▼

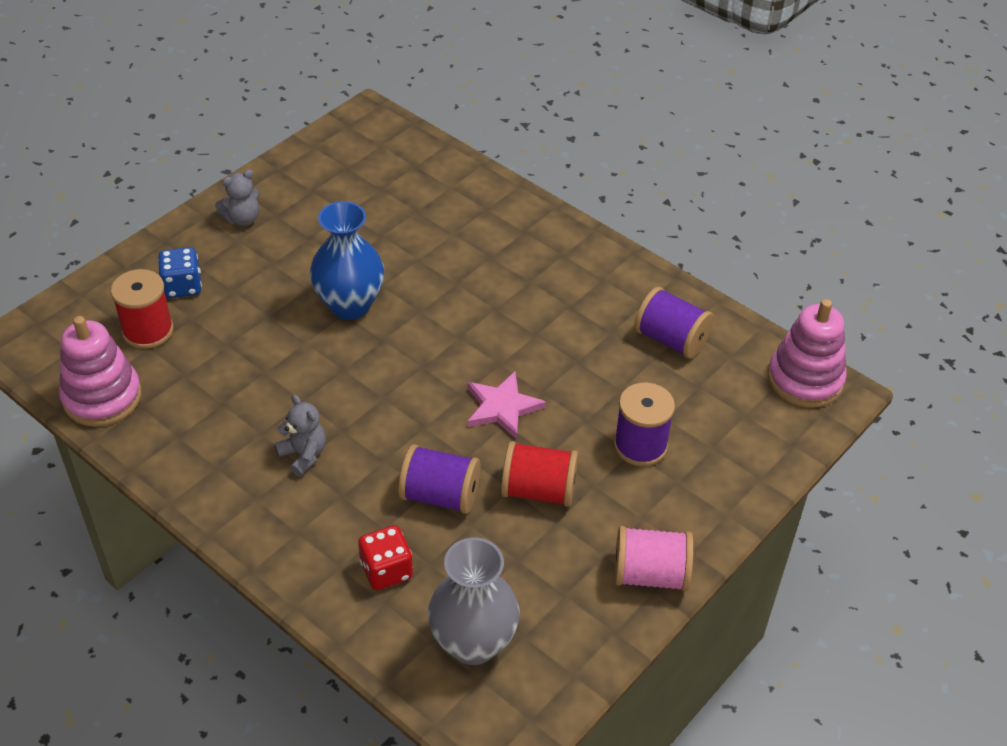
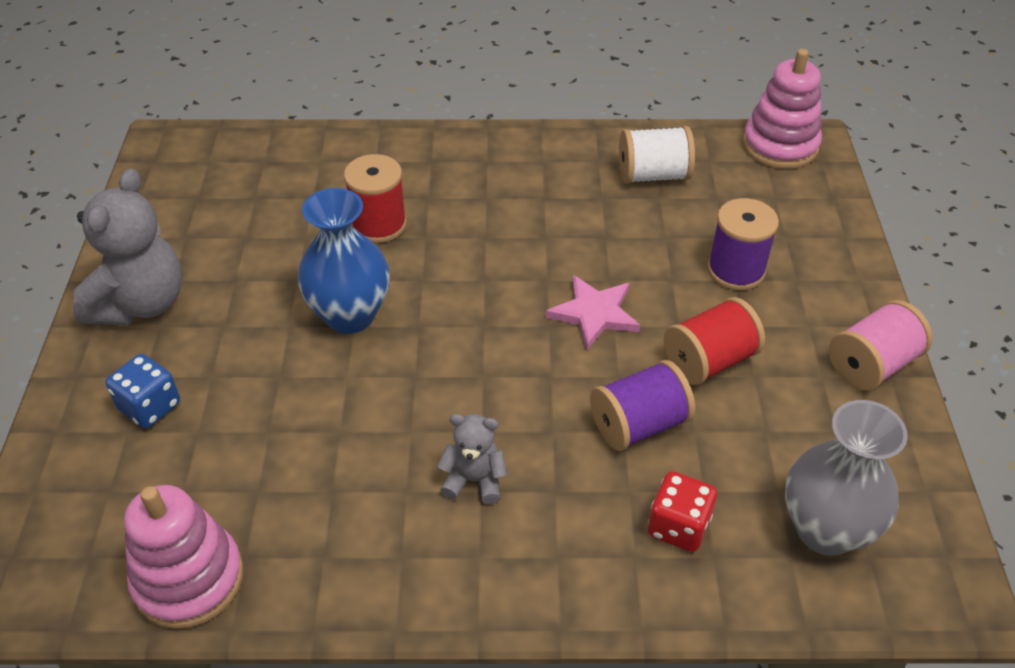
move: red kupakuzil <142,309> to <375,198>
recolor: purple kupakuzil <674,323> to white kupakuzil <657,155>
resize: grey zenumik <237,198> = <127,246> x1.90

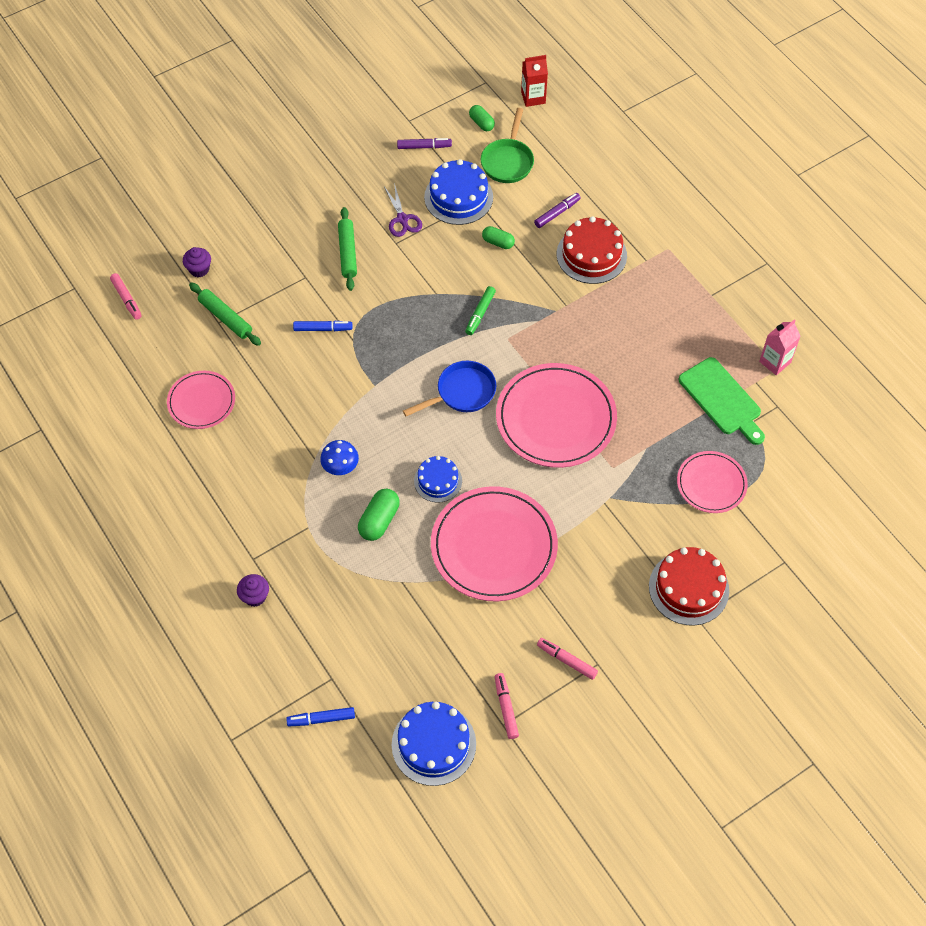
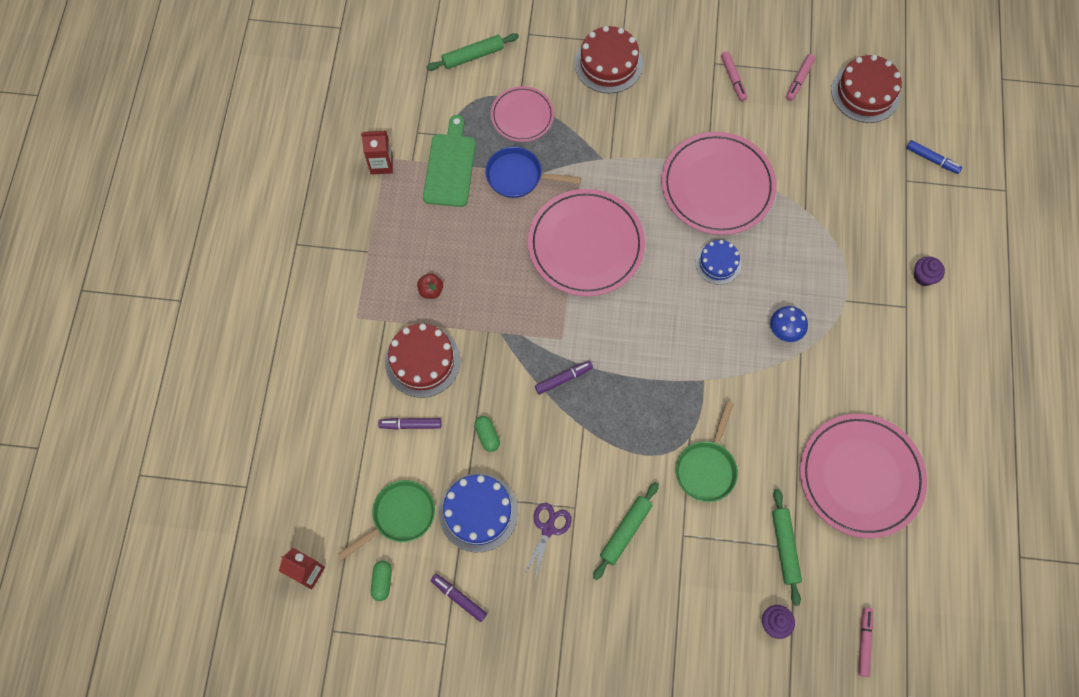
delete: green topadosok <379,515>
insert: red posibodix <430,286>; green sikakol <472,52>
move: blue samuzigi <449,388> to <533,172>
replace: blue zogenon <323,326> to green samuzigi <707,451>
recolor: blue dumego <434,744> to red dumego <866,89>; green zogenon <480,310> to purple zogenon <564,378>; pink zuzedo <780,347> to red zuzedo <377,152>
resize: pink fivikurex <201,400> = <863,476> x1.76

▲

◆ BRIEF ◆
The number alone is wanted: how many lines of the records above include the string "kupakuzil".

◆ ANSWER AREA ◆
2